**EXERCISE**
Give back every entry, exactly as written.
____________________
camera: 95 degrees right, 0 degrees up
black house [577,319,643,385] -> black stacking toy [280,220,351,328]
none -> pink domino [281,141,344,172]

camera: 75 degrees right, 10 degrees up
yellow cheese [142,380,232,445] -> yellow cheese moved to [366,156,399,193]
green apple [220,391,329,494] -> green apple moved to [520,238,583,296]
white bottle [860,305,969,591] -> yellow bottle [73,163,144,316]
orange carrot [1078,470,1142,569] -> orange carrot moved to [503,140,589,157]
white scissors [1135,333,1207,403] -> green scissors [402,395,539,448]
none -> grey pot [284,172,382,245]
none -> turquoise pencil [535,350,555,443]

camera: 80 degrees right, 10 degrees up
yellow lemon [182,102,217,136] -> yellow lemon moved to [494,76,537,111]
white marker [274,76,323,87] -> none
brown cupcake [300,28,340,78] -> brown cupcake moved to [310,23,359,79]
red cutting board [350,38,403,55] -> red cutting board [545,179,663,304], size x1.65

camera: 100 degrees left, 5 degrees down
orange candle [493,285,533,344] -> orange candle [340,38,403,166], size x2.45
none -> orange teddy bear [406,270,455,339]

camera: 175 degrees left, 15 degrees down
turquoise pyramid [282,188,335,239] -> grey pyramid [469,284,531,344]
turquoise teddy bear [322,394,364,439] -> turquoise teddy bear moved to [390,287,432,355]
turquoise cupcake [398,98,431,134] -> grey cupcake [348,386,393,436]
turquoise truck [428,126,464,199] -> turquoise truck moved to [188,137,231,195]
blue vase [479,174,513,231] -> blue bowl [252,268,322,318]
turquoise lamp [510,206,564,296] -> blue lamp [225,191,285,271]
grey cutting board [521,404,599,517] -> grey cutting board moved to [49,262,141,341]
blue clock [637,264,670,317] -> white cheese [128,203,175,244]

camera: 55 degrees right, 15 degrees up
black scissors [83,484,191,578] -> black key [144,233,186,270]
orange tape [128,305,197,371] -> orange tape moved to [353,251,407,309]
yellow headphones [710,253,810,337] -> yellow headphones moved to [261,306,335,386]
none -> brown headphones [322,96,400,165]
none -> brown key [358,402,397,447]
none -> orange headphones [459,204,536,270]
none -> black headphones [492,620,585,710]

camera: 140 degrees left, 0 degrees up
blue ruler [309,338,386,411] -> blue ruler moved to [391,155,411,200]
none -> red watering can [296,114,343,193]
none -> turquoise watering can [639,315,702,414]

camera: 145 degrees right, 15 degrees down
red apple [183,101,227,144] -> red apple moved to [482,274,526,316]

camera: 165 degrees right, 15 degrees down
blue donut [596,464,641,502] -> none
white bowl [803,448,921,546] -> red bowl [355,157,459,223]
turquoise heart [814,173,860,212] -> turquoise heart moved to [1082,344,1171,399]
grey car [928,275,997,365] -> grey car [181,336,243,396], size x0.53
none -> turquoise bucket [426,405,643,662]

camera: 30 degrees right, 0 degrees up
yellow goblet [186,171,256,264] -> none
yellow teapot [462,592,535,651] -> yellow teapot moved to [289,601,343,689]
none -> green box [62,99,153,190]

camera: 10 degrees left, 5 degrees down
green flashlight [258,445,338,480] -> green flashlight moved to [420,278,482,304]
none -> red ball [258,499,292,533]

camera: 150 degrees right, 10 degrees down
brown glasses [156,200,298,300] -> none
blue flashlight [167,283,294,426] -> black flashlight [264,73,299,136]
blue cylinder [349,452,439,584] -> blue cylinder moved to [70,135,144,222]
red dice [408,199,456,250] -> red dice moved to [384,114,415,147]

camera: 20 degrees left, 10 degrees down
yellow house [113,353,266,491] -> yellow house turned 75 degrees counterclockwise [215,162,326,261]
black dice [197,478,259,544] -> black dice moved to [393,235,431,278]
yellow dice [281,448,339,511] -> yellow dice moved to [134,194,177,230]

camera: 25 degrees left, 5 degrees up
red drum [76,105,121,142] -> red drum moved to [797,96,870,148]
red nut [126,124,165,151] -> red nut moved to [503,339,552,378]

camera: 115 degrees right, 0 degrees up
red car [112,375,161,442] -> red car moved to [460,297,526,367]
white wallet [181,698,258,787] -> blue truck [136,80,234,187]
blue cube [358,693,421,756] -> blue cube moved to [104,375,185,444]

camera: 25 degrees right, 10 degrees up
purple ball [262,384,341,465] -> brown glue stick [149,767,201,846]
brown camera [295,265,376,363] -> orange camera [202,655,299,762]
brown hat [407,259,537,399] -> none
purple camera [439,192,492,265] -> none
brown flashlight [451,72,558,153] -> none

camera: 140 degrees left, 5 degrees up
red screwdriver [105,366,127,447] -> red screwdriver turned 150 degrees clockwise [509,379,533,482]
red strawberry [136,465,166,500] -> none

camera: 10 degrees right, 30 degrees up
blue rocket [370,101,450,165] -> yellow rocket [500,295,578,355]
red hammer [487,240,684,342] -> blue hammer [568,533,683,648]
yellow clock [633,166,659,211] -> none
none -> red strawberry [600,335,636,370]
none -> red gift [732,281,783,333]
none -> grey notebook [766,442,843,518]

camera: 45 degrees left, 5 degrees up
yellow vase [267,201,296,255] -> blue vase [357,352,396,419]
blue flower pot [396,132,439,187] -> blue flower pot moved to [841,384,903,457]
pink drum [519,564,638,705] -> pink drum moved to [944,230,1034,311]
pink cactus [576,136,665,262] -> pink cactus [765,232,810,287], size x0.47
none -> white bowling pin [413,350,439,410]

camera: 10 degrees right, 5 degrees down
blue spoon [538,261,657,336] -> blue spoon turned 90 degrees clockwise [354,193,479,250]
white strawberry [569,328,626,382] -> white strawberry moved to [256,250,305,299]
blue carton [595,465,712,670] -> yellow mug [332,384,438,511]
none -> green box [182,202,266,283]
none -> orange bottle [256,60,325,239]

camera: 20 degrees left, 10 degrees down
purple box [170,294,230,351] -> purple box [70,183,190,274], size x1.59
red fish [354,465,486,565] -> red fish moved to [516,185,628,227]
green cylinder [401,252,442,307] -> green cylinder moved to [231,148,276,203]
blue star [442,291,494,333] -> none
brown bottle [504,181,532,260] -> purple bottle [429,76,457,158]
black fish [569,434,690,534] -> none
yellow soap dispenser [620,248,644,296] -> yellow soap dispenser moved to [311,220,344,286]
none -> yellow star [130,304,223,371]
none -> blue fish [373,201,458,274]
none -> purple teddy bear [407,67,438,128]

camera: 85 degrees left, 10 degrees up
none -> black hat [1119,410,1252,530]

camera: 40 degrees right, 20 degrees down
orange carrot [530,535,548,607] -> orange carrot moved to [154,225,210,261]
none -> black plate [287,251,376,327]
____________________
**FINISHED EXERCISE**
camera: 95 degrees right, 0 degrees up
black house [577,319,643,385] -> black stacking toy [280,220,351,328]
none -> pink domino [281,141,344,172]

camera: 75 degrees right, 10 degrees up
yellow cheese [142,380,232,445] -> yellow cheese moved to [366,156,399,193]
green apple [220,391,329,494] -> green apple moved to [520,238,583,296]
white bottle [860,305,969,591] -> yellow bottle [73,163,144,316]
orange carrot [1078,470,1142,569] -> orange carrot moved to [503,140,589,157]
white scissors [1135,333,1207,403] -> green scissors [402,395,539,448]
none -> grey pot [284,172,382,245]
none -> turquoise pencil [535,350,555,443]

camera: 80 degrees right, 10 degrees up
yellow lemon [182,102,217,136] -> yellow lemon moved to [494,76,537,111]
white marker [274,76,323,87] -> none
brown cupcake [300,28,340,78] -> brown cupcake moved to [310,23,359,79]
red cutting board [350,38,403,55] -> red cutting board [545,179,663,304], size x1.65

camera: 100 degrees left, 5 degrees down
orange candle [493,285,533,344] -> orange candle [340,38,403,166], size x2.45
none -> orange teddy bear [406,270,455,339]

camera: 175 degrees left, 15 degrees down
turquoise pyramid [282,188,335,239] -> grey pyramid [469,284,531,344]
turquoise teddy bear [322,394,364,439] -> turquoise teddy bear moved to [390,287,432,355]
turquoise cupcake [398,98,431,134] -> grey cupcake [348,386,393,436]
turquoise truck [428,126,464,199] -> turquoise truck moved to [188,137,231,195]
blue vase [479,174,513,231] -> blue bowl [252,268,322,318]
turquoise lamp [510,206,564,296] -> blue lamp [225,191,285,271]
grey cutting board [521,404,599,517] -> grey cutting board moved to [49,262,141,341]
blue clock [637,264,670,317] -> white cheese [128,203,175,244]

camera: 55 degrees right, 15 degrees up
black scissors [83,484,191,578] -> black key [144,233,186,270]
orange tape [128,305,197,371] -> orange tape moved to [353,251,407,309]
yellow headphones [710,253,810,337] -> yellow headphones moved to [261,306,335,386]
none -> brown headphones [322,96,400,165]
none -> brown key [358,402,397,447]
none -> orange headphones [459,204,536,270]
none -> black headphones [492,620,585,710]

camera: 140 degrees left, 0 degrees up
blue ruler [309,338,386,411] -> blue ruler moved to [391,155,411,200]
none -> red watering can [296,114,343,193]
none -> turquoise watering can [639,315,702,414]

camera: 145 degrees right, 15 degrees down
red apple [183,101,227,144] -> red apple moved to [482,274,526,316]

camera: 165 degrees right, 15 degrees down
blue donut [596,464,641,502] -> none
white bowl [803,448,921,546] -> red bowl [355,157,459,223]
turquoise heart [814,173,860,212] -> turquoise heart moved to [1082,344,1171,399]
grey car [928,275,997,365] -> grey car [181,336,243,396], size x0.53
none -> turquoise bucket [426,405,643,662]

camera: 30 degrees right, 0 degrees up
yellow goblet [186,171,256,264] -> none
yellow teapot [462,592,535,651] -> yellow teapot moved to [289,601,343,689]
none -> green box [62,99,153,190]

camera: 10 degrees left, 5 degrees down
green flashlight [258,445,338,480] -> green flashlight moved to [420,278,482,304]
none -> red ball [258,499,292,533]

camera: 150 degrees right, 10 degrees down
brown glasses [156,200,298,300] -> none
blue flashlight [167,283,294,426] -> black flashlight [264,73,299,136]
blue cylinder [349,452,439,584] -> blue cylinder moved to [70,135,144,222]
red dice [408,199,456,250] -> red dice moved to [384,114,415,147]

camera: 20 degrees left, 10 degrees down
yellow house [113,353,266,491] -> yellow house turned 75 degrees counterclockwise [215,162,326,261]
black dice [197,478,259,544] -> black dice moved to [393,235,431,278]
yellow dice [281,448,339,511] -> yellow dice moved to [134,194,177,230]

camera: 25 degrees left, 5 degrees up
red drum [76,105,121,142] -> red drum moved to [797,96,870,148]
red nut [126,124,165,151] -> red nut moved to [503,339,552,378]

camera: 115 degrees right, 0 degrees up
red car [112,375,161,442] -> red car moved to [460,297,526,367]
white wallet [181,698,258,787] -> blue truck [136,80,234,187]
blue cube [358,693,421,756] -> blue cube moved to [104,375,185,444]

camera: 25 degrees right, 10 degrees up
purple ball [262,384,341,465] -> brown glue stick [149,767,201,846]
brown camera [295,265,376,363] -> orange camera [202,655,299,762]
brown hat [407,259,537,399] -> none
purple camera [439,192,492,265] -> none
brown flashlight [451,72,558,153] -> none

camera: 140 degrees left, 5 degrees up
red screwdriver [105,366,127,447] -> red screwdriver turned 150 degrees clockwise [509,379,533,482]
red strawberry [136,465,166,500] -> none

camera: 10 degrees right, 30 degrees up
blue rocket [370,101,450,165] -> yellow rocket [500,295,578,355]
red hammer [487,240,684,342] -> blue hammer [568,533,683,648]
yellow clock [633,166,659,211] -> none
none -> red strawberry [600,335,636,370]
none -> red gift [732,281,783,333]
none -> grey notebook [766,442,843,518]

camera: 45 degrees left, 5 degrees up
yellow vase [267,201,296,255] -> blue vase [357,352,396,419]
blue flower pot [396,132,439,187] -> blue flower pot moved to [841,384,903,457]
pink drum [519,564,638,705] -> pink drum moved to [944,230,1034,311]
pink cactus [576,136,665,262] -> pink cactus [765,232,810,287], size x0.47
none -> white bowling pin [413,350,439,410]

camera: 10 degrees right, 5 degrees down
blue spoon [538,261,657,336] -> blue spoon turned 90 degrees clockwise [354,193,479,250]
white strawberry [569,328,626,382] -> white strawberry moved to [256,250,305,299]
blue carton [595,465,712,670] -> yellow mug [332,384,438,511]
none -> green box [182,202,266,283]
none -> orange bottle [256,60,325,239]

camera: 20 degrees left, 10 degrees down
purple box [170,294,230,351] -> purple box [70,183,190,274], size x1.59
red fish [354,465,486,565] -> red fish moved to [516,185,628,227]
green cylinder [401,252,442,307] -> green cylinder moved to [231,148,276,203]
blue star [442,291,494,333] -> none
brown bottle [504,181,532,260] -> purple bottle [429,76,457,158]
black fish [569,434,690,534] -> none
yellow soap dispenser [620,248,644,296] -> yellow soap dispenser moved to [311,220,344,286]
none -> yellow star [130,304,223,371]
none -> blue fish [373,201,458,274]
none -> purple teddy bear [407,67,438,128]

camera: 85 degrees left, 10 degrees up
none -> black hat [1119,410,1252,530]

camera: 40 degrees right, 20 degrees down
orange carrot [530,535,548,607] -> orange carrot moved to [154,225,210,261]
none -> black plate [287,251,376,327]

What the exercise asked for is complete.